Stored data:
————
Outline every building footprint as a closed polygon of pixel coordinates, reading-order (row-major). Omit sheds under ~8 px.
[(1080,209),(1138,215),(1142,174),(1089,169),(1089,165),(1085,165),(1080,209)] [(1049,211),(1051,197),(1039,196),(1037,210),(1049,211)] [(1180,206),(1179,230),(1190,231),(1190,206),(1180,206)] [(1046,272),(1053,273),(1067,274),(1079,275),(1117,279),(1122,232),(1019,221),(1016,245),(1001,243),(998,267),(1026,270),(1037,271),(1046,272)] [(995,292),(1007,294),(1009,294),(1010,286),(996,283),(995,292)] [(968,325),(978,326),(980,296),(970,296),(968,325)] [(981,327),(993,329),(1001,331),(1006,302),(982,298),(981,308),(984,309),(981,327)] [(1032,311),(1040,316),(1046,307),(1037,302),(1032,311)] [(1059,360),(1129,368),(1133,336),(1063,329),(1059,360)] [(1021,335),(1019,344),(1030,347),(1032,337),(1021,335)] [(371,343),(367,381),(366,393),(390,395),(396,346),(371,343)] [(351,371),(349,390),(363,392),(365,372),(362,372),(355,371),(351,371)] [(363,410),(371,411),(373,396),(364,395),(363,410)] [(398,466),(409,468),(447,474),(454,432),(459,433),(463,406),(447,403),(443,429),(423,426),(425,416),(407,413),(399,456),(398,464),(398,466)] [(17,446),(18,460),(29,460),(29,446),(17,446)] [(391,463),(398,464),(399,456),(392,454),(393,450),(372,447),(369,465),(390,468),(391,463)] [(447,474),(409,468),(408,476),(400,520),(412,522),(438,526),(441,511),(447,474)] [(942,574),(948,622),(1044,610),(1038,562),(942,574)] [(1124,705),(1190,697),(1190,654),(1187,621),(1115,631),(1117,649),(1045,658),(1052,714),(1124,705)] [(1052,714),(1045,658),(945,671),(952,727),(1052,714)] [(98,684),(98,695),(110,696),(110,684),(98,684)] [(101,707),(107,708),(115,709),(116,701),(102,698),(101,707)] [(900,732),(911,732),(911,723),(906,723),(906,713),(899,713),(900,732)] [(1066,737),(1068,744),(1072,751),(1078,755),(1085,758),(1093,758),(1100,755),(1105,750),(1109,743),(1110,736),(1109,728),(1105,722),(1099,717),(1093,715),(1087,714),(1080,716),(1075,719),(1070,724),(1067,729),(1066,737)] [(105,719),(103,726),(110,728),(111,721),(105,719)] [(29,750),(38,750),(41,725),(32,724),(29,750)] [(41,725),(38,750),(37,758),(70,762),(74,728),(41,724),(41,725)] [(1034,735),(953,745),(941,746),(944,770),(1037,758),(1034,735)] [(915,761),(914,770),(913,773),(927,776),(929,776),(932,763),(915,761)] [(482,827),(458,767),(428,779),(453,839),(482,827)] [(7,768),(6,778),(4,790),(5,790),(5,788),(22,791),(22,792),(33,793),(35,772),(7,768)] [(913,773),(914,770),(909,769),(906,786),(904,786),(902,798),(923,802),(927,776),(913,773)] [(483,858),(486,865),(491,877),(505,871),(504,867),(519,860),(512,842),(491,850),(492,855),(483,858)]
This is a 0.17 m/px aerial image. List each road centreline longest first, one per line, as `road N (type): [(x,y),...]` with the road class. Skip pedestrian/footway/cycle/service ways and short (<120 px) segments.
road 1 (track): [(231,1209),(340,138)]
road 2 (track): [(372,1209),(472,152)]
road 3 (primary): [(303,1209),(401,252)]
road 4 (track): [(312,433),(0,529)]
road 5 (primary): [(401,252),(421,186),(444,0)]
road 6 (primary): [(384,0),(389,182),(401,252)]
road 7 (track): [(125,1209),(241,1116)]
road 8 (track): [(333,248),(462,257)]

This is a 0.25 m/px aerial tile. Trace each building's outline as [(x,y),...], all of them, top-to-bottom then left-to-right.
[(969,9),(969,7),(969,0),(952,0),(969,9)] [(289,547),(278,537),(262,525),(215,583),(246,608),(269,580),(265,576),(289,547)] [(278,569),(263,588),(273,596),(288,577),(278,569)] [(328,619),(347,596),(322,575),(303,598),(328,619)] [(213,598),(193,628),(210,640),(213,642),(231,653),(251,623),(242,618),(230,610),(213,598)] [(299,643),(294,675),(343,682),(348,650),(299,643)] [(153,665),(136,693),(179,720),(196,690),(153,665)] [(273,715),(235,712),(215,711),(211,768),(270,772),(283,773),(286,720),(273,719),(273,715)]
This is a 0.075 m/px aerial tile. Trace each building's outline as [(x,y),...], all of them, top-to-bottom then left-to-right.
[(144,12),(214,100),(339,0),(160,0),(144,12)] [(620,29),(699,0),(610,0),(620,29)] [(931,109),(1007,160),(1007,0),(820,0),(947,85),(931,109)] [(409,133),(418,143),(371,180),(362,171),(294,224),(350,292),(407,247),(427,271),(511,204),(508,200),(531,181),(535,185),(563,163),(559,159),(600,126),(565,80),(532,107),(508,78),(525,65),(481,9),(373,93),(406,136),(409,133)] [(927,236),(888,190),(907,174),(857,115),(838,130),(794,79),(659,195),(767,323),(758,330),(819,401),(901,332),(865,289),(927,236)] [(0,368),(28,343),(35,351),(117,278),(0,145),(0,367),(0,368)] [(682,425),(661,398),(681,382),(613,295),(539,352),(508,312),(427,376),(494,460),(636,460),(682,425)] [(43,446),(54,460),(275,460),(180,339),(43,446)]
————
[Work instruction]
Repeat every record, exactly as written.

[Task solution]
Outline every building footprint as a closed polygon of pixel coordinates, reading-order (row-major). Omit sheds under ~8 px.
[(1080,209),(1138,215),(1142,174),(1089,169),(1089,165),(1085,165),(1080,209)] [(1049,211),(1051,197),(1039,196),(1037,210),(1049,211)] [(1180,206),(1179,230),(1190,231),(1190,206),(1180,206)] [(1046,272),(1053,273),(1067,274),(1079,275),(1117,279),(1122,232),(1019,221),(1016,245),(1001,243),(998,267),(1026,270),(1037,271),(1046,272)] [(995,292),(1007,294),(1009,294),(1010,286),(996,283),(995,292)] [(968,325),(978,326),(980,296),(970,296),(968,325)] [(981,327),(993,329),(1001,331),(1006,302),(982,298),(981,308),(984,309),(981,327)] [(1032,311),(1040,316),(1046,307),(1037,302),(1032,311)] [(1059,360),(1129,368),(1133,336),(1063,329),(1059,360)] [(1021,335),(1019,344),(1030,347),(1032,337),(1021,335)] [(371,343),(367,381),(366,393),(390,395),(396,346),(371,343)] [(351,371),(349,390),(363,392),(365,372),(362,372),(355,371),(351,371)] [(363,410),(371,411),(373,396),(364,395),(363,410)] [(398,466),(409,468),(447,474),(454,432),(459,433),(463,406),(447,403),(443,429),(423,426),(425,416),(407,413),(399,456),(398,464),(398,466)] [(17,446),(18,460),(29,460),(29,446),(17,446)] [(391,463),(398,464),(399,456),(392,454),(393,450),(372,447),(369,465),(390,468),(391,463)] [(447,474),(409,468),(408,476),(400,520),(412,522),(438,526),(441,511),(447,474)] [(942,574),(948,622),(1044,610),(1038,562),(942,574)] [(1124,705),(1190,697),(1190,654),(1187,621),(1115,631),(1117,649),(1045,658),(1052,714),(1124,705)] [(1052,714),(1045,658),(945,671),(952,727),(1052,714)] [(98,684),(98,695),(110,696),(110,684),(98,684)] [(101,707),(107,708),(115,709),(116,701),(102,698),(101,707)] [(900,732),(911,732),(911,723),(906,723),(906,713),(899,713),(900,732)] [(1066,737),(1068,744),(1072,751),(1078,755),(1085,758),(1093,758),(1100,755),(1105,750),(1109,743),(1110,736),(1109,728),(1105,722),(1099,717),(1093,715),(1087,714),(1080,716),(1075,719),(1070,724),(1067,729),(1066,737)] [(105,719),(103,726),(110,728),(111,721),(105,719)] [(29,750),(38,750),(41,725),(32,724),(29,750)] [(41,725),(38,750),(37,758),(70,762),(74,728),(41,724),(41,725)] [(1034,735),(953,745),(941,746),(944,770),(1037,758),(1034,735)] [(915,761),(914,770),(913,773),(927,776),(929,776),(932,763),(915,761)] [(482,827),(458,767),(428,779),(453,839),(482,827)] [(7,768),(6,778),(4,790),(5,790),(5,788),(22,791),(22,792),(33,793),(35,772),(7,768)] [(913,773),(914,770),(909,769),(906,786),(904,786),(902,798),(923,802),(927,776),(913,773)] [(483,858),(486,865),(491,877),(505,871),(504,867),(519,860),(512,842),(491,850),(492,855),(483,858)]
This is a 0.17 m/px aerial image. List each road centreline longest first, one per line, as `road N (type): [(x,y),...]` with the road class. Skip pedestrian/footway/cycle/service ways and short (<120 px) segments.
road 1 (track): [(231,1209),(340,138)]
road 2 (track): [(372,1209),(472,152)]
road 3 (primary): [(303,1209),(401,252)]
road 4 (track): [(312,433),(0,529)]
road 5 (primary): [(401,252),(421,186),(444,0)]
road 6 (primary): [(384,0),(389,182),(401,252)]
road 7 (track): [(125,1209),(241,1116)]
road 8 (track): [(333,248),(462,257)]

This is a 0.25 m/px aerial tile. Trace each building's outline as [(x,y),...], all of them, top-to-bottom then left-to-right.
[(969,9),(969,7),(969,0),(952,0),(969,9)] [(289,547),(278,537),(262,525),(215,583),(246,608),(269,580),(265,576),(289,547)] [(278,569),(263,588),(273,596),(288,577),(278,569)] [(328,619),(347,596),(322,575),(303,598),(328,619)] [(213,598),(193,628),(210,640),(213,642),(231,653),(251,623),(242,618),(230,610),(213,598)] [(299,643),(294,675),(343,682),(348,650),(299,643)] [(153,665),(136,693),(179,720),(196,690),(153,665)] [(273,715),(235,712),(215,711),(211,768),(270,772),(283,773),(286,720),(273,719),(273,715)]
This is a 0.075 m/px aerial tile. Trace each building's outline as [(x,y),...], all of them, top-to-bottom then left-to-right.
[(144,12),(214,100),(339,0),(160,0),(144,12)] [(620,29),(699,0),(610,0),(620,29)] [(931,109),(1007,160),(1007,0),(820,0),(947,85),(931,109)] [(409,133),(418,143),(371,180),(362,171),(294,224),(350,292),(407,247),(427,271),(511,204),(508,200),(531,181),(535,185),(563,163),(559,159),(600,126),(565,80),(532,107),(508,78),(525,65),(481,9),(373,93),(406,136),(409,133)] [(927,236),(888,190),(907,174),(857,115),(838,130),(794,79),(659,195),(767,323),(758,330),(819,401),(901,332),(865,289),(927,236)] [(0,368),(28,343),(35,351),(117,278),(0,145),(0,367),(0,368)] [(682,425),(661,398),(681,382),(613,295),(539,352),(508,312),(427,376),(494,460),(636,460),(682,425)] [(43,446),(54,460),(275,460),(180,339),(43,446)]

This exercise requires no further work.